• ABOUT THIS EXERCISE:
There is a line containing "R208: 1.8k (SIG, VO) -> 6.8k (SIG, VO)" in the records below. Repeat it and every line after it, exactly, through the final line, but no pictures.

• RECORDS:
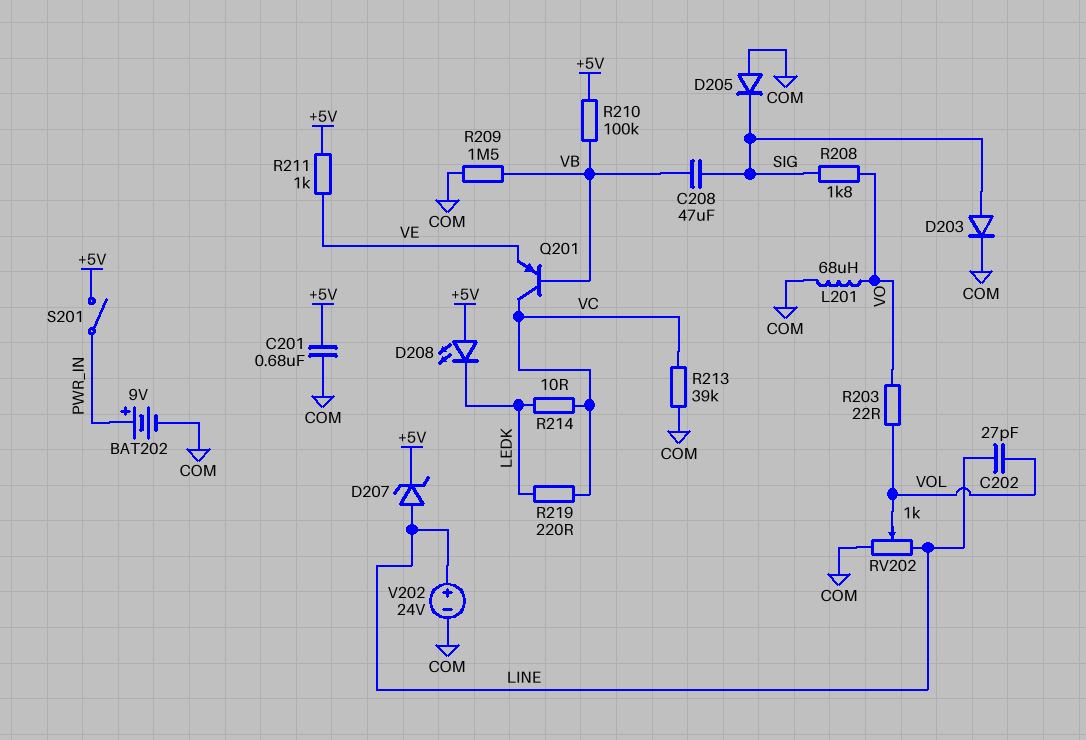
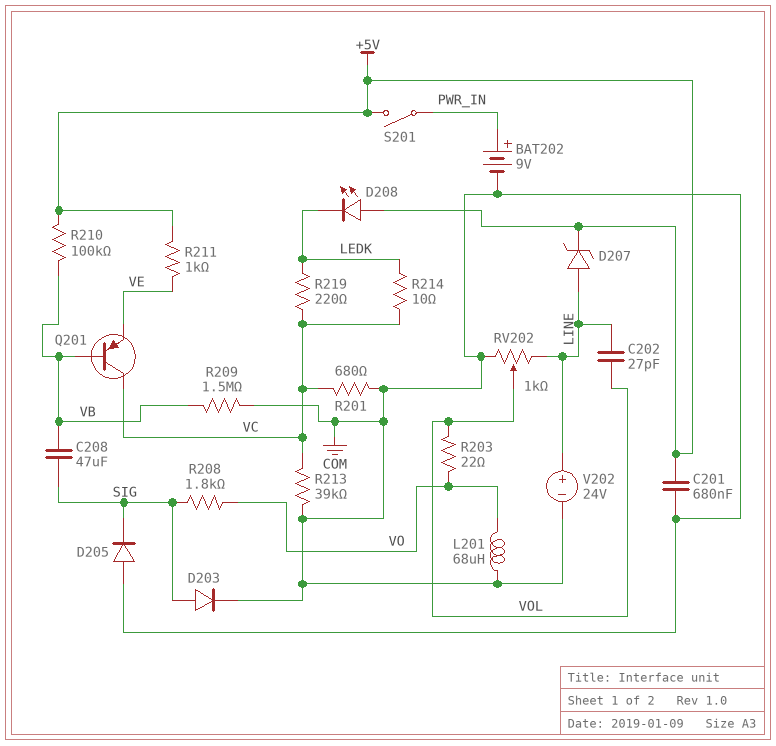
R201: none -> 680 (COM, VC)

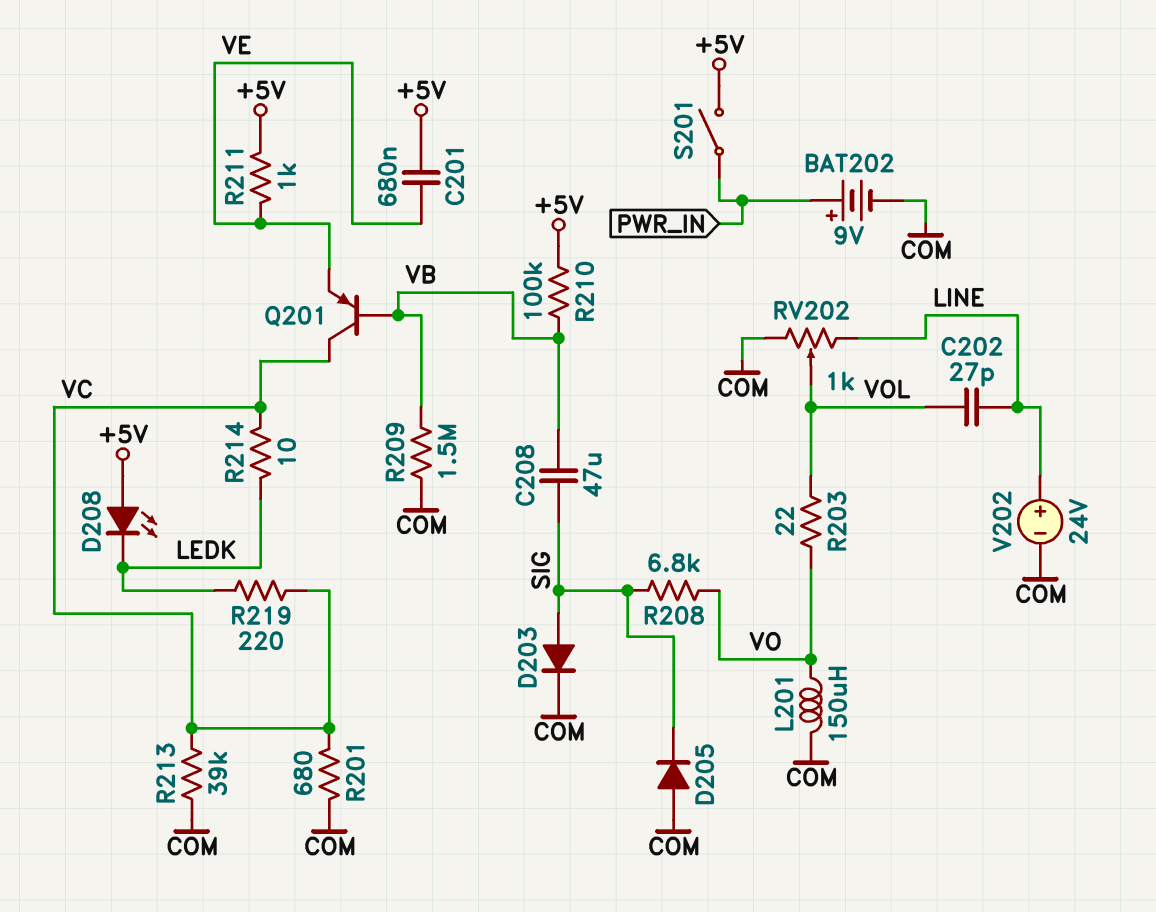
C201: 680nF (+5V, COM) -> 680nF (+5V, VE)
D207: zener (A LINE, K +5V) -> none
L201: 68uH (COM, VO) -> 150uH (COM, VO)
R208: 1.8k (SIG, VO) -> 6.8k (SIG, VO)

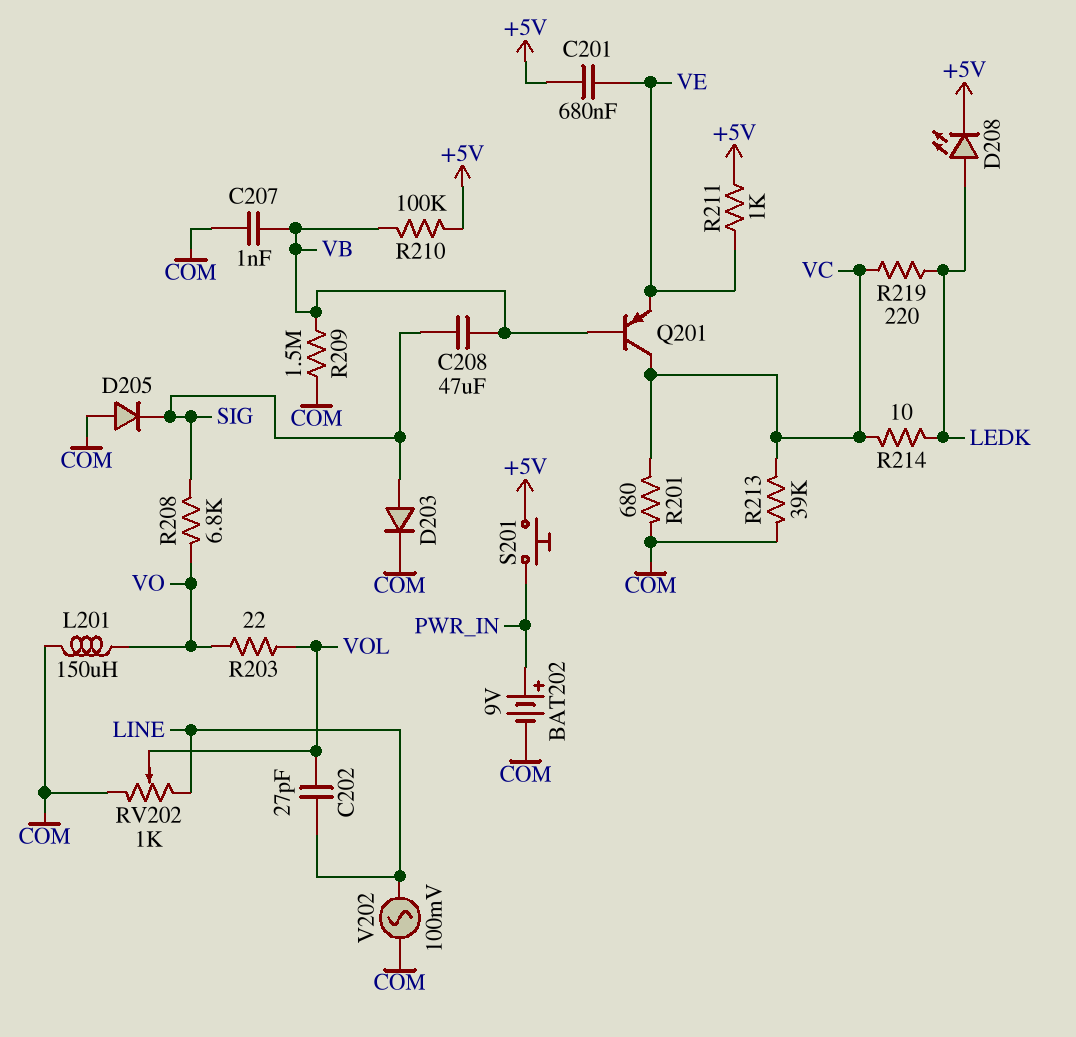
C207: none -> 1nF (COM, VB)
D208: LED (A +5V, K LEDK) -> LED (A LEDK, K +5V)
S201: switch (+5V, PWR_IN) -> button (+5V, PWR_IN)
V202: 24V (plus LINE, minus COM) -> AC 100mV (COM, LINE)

• ANSWER TO THIS EXERCISE:
R208: 1.8k (SIG, VO) -> 6.8k (SIG, VO)

C207: none -> 1nF (COM, VB)
D208: LED (A +5V, K LEDK) -> LED (A LEDK, K +5V)
S201: switch (+5V, PWR_IN) -> button (+5V, PWR_IN)
V202: 24V (plus LINE, minus COM) -> AC 100mV (COM, LINE)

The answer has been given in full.